= Work task =
Determine the number of lines in the listing below where the string "plus" occurs; answer with the number alone.

+++

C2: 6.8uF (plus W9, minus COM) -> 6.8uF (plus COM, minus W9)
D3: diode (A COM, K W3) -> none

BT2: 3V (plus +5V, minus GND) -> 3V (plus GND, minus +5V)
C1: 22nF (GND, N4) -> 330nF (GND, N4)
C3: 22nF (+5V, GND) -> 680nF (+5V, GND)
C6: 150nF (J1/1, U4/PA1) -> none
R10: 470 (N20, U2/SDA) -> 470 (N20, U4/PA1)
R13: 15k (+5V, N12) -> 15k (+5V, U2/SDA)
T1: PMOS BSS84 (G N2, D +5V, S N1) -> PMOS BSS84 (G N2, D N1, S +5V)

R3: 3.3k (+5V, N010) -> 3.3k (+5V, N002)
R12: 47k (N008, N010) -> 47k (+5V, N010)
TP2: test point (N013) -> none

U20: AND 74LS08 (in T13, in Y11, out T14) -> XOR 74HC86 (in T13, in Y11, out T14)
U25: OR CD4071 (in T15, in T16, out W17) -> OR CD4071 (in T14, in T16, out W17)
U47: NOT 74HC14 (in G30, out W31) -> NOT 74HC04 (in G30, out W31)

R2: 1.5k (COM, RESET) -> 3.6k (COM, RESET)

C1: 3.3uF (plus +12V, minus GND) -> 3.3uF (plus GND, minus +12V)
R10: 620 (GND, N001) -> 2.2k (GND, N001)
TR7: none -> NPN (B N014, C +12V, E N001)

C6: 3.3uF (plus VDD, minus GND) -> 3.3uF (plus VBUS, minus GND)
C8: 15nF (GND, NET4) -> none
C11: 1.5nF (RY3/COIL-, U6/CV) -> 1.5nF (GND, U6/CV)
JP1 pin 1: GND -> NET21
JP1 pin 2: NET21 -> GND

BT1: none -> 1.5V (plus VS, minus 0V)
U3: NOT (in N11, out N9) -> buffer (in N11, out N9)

+++

= Answer to the exercise =
5